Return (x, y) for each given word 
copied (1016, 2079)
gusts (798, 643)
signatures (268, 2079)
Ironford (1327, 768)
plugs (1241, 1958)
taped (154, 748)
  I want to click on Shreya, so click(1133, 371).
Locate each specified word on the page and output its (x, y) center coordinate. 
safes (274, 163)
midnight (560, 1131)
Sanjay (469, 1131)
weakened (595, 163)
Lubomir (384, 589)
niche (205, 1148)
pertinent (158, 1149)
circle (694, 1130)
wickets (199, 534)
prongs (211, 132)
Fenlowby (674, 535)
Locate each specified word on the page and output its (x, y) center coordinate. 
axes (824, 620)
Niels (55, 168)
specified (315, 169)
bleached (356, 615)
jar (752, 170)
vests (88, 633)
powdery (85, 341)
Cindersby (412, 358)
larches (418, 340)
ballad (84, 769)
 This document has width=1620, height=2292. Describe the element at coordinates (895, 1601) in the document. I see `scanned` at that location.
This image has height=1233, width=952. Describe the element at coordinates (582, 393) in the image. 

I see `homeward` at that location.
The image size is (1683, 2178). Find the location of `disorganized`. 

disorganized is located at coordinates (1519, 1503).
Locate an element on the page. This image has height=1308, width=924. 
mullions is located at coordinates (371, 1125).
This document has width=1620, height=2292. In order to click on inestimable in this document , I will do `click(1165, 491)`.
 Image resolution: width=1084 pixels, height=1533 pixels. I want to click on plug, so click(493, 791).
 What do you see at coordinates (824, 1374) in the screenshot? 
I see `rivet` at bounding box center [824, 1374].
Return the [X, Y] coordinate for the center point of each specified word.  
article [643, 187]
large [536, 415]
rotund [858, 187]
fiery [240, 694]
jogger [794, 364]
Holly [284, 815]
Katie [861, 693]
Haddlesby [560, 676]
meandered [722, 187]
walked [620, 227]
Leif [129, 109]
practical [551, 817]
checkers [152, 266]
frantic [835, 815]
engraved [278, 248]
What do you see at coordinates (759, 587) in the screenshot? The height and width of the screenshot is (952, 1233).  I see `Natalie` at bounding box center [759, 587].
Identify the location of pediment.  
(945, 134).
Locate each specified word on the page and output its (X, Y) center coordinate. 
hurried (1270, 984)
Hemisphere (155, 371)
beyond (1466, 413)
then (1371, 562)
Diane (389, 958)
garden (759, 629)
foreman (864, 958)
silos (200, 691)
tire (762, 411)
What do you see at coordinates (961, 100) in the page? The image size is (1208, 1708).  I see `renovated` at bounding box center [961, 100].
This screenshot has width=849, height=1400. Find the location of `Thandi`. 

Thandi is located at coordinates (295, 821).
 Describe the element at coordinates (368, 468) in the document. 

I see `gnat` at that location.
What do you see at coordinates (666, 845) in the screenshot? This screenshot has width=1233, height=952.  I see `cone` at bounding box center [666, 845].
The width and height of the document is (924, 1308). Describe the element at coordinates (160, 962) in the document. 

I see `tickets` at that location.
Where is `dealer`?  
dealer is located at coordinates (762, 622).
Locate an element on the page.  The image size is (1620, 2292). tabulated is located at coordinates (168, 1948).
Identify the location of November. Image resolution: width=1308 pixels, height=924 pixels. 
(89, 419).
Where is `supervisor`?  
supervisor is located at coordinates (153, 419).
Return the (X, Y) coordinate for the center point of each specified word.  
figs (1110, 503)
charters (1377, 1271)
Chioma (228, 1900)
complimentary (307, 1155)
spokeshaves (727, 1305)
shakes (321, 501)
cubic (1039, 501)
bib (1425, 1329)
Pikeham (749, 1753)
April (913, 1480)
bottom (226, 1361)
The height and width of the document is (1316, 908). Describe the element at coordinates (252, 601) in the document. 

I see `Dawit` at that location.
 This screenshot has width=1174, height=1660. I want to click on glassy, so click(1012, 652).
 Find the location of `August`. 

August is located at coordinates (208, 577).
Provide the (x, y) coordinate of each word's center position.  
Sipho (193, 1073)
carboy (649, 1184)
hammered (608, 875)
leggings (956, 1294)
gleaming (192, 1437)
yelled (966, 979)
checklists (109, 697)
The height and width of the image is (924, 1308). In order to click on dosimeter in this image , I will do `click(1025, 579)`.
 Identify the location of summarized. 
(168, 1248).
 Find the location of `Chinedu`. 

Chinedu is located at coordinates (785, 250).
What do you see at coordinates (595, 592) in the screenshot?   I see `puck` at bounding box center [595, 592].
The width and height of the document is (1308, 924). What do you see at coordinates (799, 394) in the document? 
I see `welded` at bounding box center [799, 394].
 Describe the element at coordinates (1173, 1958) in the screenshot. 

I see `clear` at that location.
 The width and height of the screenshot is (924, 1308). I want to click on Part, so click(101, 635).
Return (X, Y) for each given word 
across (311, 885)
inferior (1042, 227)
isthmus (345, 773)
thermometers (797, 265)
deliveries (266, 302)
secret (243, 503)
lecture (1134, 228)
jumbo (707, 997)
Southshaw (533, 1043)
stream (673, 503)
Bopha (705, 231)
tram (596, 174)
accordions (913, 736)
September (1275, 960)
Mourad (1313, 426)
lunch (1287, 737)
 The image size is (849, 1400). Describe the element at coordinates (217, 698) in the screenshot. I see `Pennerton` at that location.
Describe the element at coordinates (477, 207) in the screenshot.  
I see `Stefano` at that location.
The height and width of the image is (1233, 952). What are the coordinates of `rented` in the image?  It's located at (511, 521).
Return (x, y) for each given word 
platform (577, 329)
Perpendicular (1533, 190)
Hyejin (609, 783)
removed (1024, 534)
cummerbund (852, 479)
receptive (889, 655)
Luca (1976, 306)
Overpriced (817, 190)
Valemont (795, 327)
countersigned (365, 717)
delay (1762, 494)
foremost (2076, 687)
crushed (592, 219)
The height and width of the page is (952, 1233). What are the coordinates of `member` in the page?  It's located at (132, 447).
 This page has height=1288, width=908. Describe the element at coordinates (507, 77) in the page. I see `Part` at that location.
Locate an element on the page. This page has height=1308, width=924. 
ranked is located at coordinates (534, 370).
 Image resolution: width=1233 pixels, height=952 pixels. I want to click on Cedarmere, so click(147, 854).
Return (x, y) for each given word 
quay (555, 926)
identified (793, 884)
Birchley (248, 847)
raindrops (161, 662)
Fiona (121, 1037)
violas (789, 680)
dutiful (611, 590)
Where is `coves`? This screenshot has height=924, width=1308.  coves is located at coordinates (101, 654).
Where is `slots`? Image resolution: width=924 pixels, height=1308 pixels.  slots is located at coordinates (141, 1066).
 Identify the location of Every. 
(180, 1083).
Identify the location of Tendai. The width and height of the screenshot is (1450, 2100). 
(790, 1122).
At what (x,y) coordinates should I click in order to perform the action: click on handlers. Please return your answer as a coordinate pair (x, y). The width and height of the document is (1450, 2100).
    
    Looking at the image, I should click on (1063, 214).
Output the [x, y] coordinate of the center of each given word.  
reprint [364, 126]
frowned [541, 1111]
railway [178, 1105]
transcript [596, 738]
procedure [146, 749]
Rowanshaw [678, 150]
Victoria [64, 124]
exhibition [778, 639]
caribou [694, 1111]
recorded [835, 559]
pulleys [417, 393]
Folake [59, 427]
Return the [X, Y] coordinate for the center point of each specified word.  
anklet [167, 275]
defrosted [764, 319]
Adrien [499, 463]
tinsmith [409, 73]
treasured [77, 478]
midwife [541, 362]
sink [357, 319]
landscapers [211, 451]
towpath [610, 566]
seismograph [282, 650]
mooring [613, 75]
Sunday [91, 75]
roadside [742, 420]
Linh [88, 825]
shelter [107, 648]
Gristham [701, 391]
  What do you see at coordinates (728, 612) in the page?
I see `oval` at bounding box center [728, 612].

* **Aim of the exercise**:
Duplicate the records above, beginning at the line that contains "This screenshot has width=849, height=1400." and stopping after the line that contains "What do you see at coordinates (666, 845)".

* **Complete response**:
This screenshot has width=849, height=1400. Find the location of `Thandi`. 

Thandi is located at coordinates (295, 821).
 Describe the element at coordinates (368, 468) in the document. 

I see `gnat` at that location.
What do you see at coordinates (666, 845) in the screenshot? This screenshot has width=1233, height=952.  I see `cone` at bounding box center [666, 845].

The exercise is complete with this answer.